-- INFORMATION PROVIDED follows --

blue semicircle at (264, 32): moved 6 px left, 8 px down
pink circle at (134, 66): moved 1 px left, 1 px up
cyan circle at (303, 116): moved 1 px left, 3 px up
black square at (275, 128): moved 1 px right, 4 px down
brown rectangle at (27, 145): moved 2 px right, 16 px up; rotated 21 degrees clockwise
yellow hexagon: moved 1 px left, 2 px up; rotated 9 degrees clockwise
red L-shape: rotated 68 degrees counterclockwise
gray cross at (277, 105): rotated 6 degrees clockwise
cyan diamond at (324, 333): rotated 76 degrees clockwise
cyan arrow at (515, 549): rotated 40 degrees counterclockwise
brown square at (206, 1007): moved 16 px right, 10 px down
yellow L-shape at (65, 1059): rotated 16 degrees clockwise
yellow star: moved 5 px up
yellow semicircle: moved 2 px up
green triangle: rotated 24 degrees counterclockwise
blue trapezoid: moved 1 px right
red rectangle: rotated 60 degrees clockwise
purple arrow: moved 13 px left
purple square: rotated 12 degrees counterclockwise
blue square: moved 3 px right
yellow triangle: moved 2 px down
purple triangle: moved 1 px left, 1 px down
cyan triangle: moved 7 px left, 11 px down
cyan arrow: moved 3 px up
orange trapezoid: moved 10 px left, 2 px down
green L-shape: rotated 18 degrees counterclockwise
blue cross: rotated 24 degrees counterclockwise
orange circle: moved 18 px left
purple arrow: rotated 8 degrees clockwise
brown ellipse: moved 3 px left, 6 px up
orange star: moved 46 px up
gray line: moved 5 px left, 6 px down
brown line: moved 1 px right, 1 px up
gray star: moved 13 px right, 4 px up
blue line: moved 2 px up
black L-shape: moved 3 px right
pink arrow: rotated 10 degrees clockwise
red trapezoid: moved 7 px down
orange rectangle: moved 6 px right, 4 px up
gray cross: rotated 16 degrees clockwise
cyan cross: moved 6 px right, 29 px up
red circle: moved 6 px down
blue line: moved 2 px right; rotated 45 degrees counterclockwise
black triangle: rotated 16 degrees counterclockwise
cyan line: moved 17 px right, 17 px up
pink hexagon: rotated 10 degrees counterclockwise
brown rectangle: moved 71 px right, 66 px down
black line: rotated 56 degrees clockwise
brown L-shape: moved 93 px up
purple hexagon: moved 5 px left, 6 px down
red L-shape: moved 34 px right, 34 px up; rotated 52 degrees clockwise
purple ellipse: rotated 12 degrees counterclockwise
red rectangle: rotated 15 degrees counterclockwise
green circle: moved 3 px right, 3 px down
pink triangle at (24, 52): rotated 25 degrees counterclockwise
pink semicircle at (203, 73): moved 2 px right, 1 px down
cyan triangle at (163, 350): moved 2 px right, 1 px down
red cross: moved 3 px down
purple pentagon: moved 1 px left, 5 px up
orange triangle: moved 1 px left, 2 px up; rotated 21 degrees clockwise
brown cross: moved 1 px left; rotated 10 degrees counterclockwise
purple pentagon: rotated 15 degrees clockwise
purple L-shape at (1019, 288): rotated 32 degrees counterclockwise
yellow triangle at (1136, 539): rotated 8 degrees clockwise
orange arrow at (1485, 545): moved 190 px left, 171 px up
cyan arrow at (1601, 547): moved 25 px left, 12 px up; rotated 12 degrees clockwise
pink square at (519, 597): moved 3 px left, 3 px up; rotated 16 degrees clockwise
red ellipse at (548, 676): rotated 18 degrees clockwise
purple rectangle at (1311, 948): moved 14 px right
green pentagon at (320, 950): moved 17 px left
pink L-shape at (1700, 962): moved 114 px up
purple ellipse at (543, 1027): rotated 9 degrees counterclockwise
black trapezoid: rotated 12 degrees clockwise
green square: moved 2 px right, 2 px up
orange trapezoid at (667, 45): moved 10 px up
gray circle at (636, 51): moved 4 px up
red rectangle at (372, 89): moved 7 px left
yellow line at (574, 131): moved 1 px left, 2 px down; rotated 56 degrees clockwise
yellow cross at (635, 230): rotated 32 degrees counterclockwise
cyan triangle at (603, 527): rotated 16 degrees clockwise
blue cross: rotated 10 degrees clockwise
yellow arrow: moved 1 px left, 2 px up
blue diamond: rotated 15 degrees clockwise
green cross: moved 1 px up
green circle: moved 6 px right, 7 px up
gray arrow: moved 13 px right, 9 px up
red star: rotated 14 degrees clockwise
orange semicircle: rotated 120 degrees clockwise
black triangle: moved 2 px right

-- INFORMATION PROVIDED concluded --

* WHAT YOU SHOULD DO *
With no other words, state how many lines above hold the word "arrow".

* RESPONSE TO THE TASK *
9